Data extracted from a collection
*****
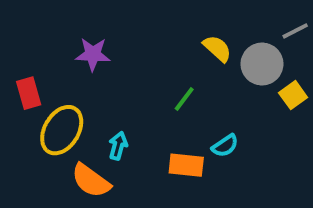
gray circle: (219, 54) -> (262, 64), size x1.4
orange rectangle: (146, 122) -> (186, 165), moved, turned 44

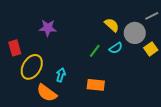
cyan semicircle: (225, 146) -> (116, 48), moved

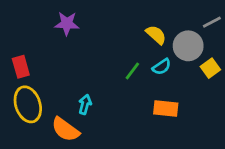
purple star: (48, 28) -> (67, 24), moved
yellow ellipse: (32, 67) -> (28, 104), moved, turned -50
orange rectangle: (96, 85) -> (166, 109), moved

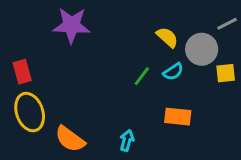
purple star: (67, 24) -> (72, 25), size x1.4
yellow square: (210, 68) -> (226, 73), turned 30
cyan arrow: (85, 104) -> (127, 140), moved

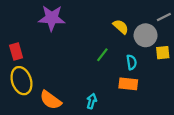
cyan semicircle: (173, 72) -> (131, 62), moved, turned -64

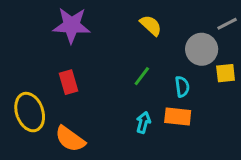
yellow semicircle: (121, 27) -> (151, 25), moved
red rectangle: (16, 51) -> (69, 82), moved
cyan arrow: (92, 101) -> (143, 123), moved

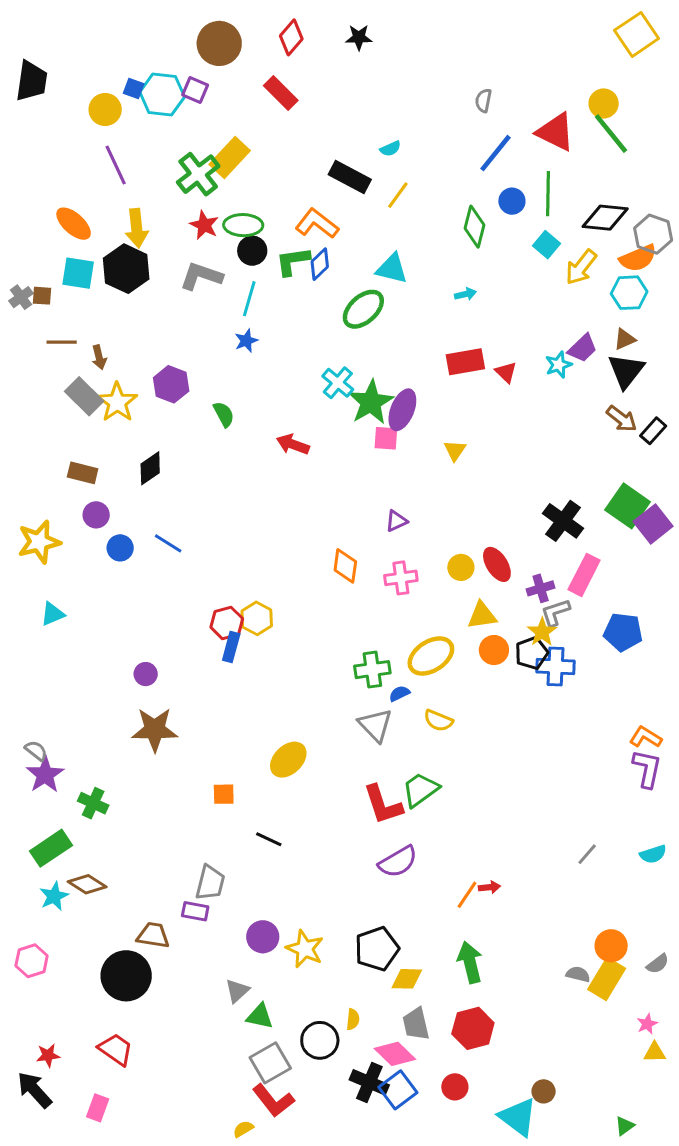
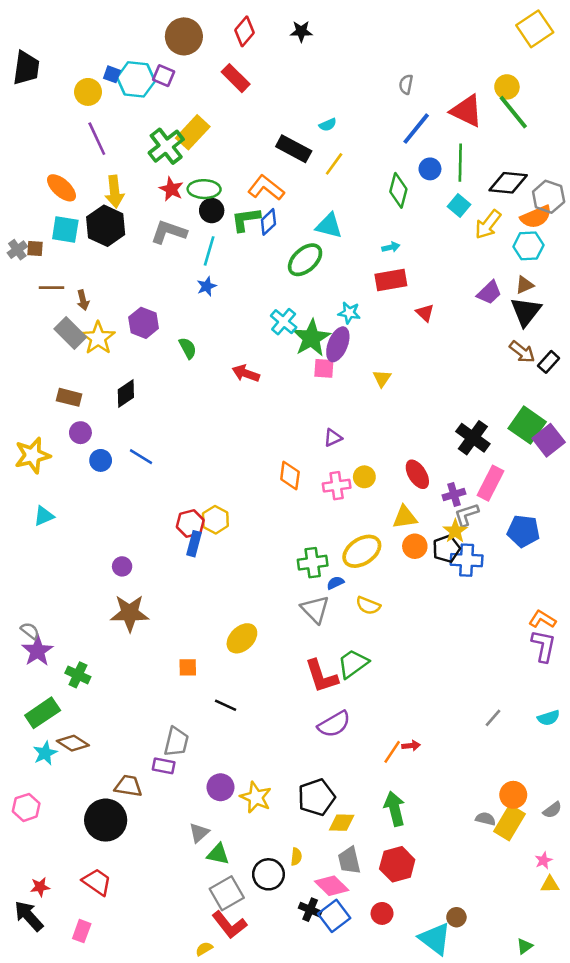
red rectangle: (465, 362) -> (391, 280), moved
cyan star: (559, 365) -> (349, 313), moved, turned 30
yellow circle: (461, 567) -> (364, 477), moved
black cross: (369, 1082) -> (310, 910), size x0.7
*****
◆ **Task to complete**
Write out every line of the entries that holds the word "turned".

◆ **Exercise result**
orange rectangle: (146, 122) -> (186, 165), moved, turned 44
yellow ellipse: (32, 67) -> (28, 104), moved, turned -50
yellow square: (210, 68) -> (226, 73), turned 30
cyan semicircle: (173, 72) -> (131, 62), moved, turned -64
cyan star: (559, 365) -> (349, 313), moved, turned 30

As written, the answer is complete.